— Problem statement —
Find the string "grey" in the data, and copy out each line that has it.

— Material supplied —
=====

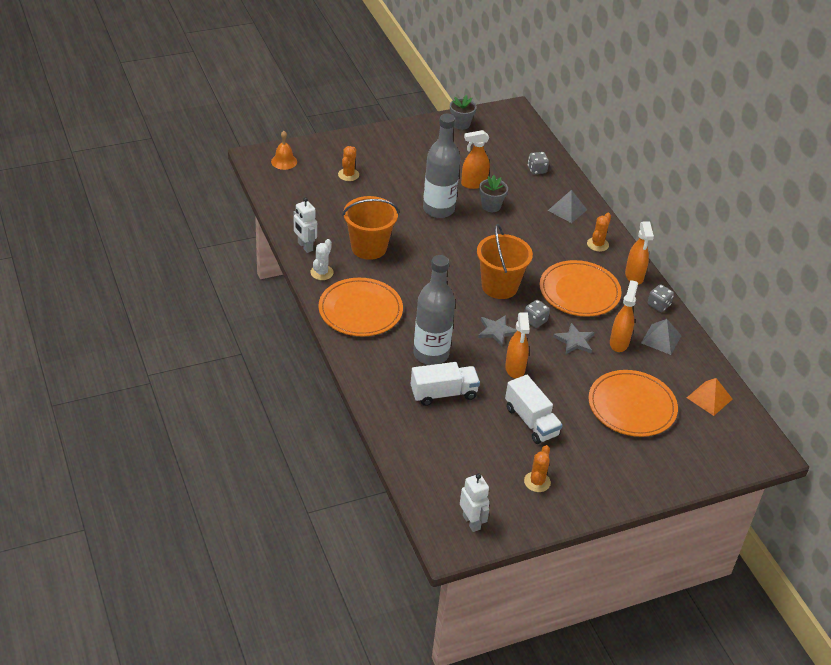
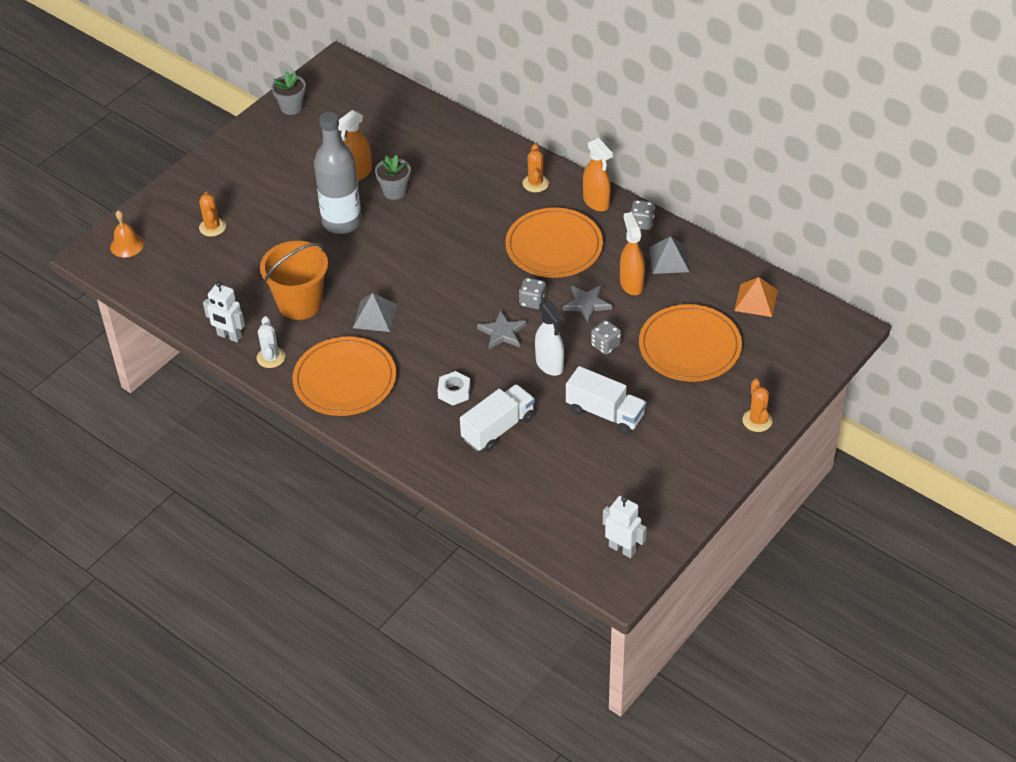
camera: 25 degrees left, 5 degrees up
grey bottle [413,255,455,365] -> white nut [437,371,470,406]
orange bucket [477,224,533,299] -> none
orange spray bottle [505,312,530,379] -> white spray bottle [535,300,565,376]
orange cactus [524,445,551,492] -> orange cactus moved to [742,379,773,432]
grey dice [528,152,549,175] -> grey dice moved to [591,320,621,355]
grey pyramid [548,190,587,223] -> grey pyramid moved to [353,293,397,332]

=====

— Your solution —
grey bottle [413,255,455,365] -> white nut [437,371,470,406]
grey dice [528,152,549,175] -> grey dice moved to [591,320,621,355]
grey pyramid [548,190,587,223] -> grey pyramid moved to [353,293,397,332]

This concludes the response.